Collected data -

_ _ _ _ _ _ _

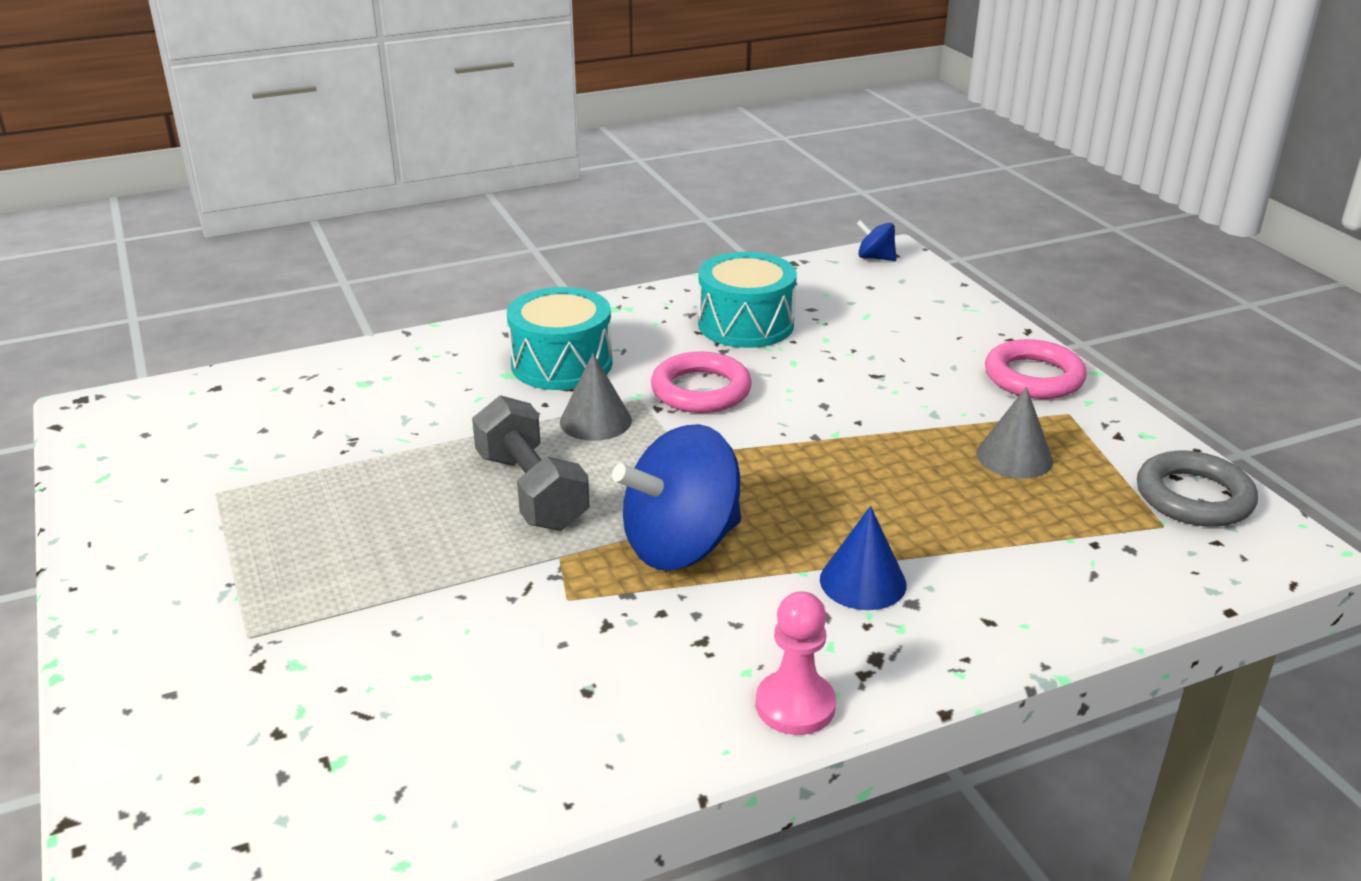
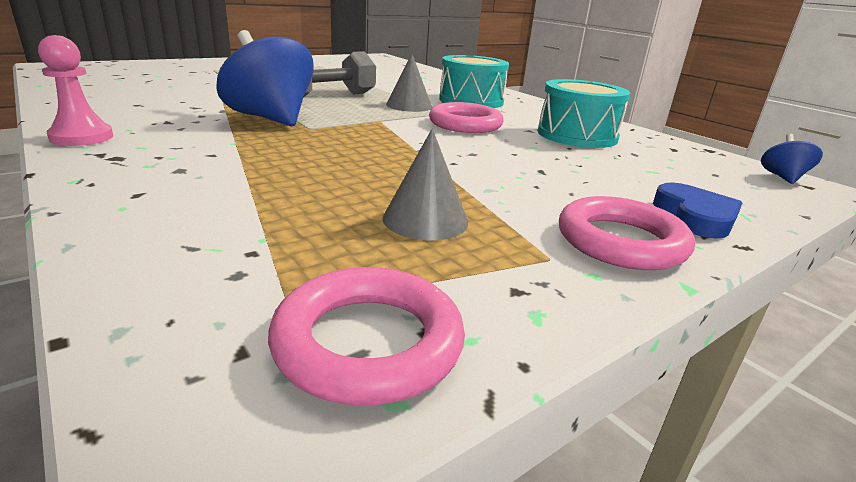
camera: 75 degrees right, 5 degrees down
(863, 581) = (214, 156): blue cone -> none
(978, 331) = (695, 217): none -> blue heart
(1194, 497) = (368, 342): grey ring -> pink ring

_ _ _ _ _ _ _

Task objective - Wherever the word "none" appears in the data, return the whole line.

Response area -
(863, 581) = (214, 156): blue cone -> none
(978, 331) = (695, 217): none -> blue heart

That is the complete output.